··· DATA FOR REVIEW

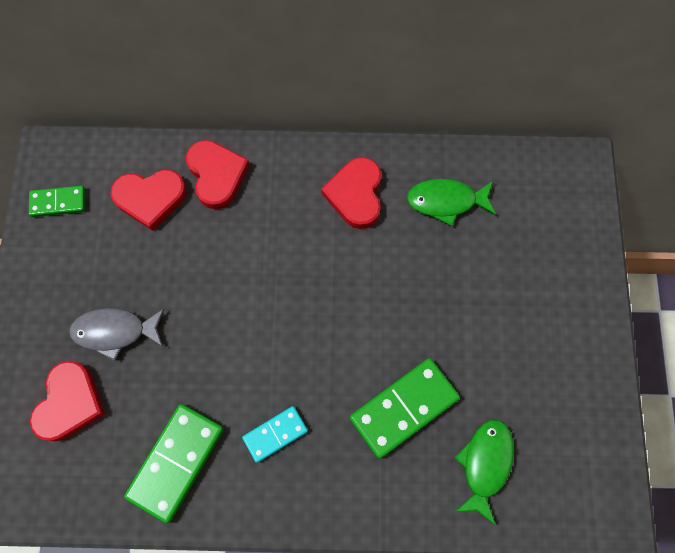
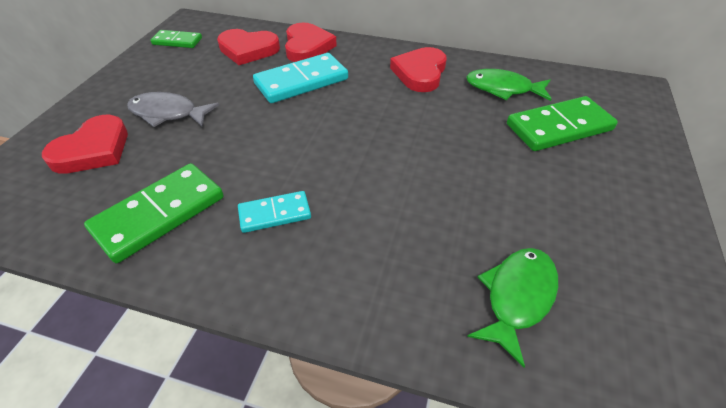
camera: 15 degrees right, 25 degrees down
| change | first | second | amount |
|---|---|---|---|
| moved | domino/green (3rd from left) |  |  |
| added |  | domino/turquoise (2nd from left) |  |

······

Within the entries above, how many lines hold the string "from"? State the number with no other words.

> _RESULT OF THE EXERCISE_:
2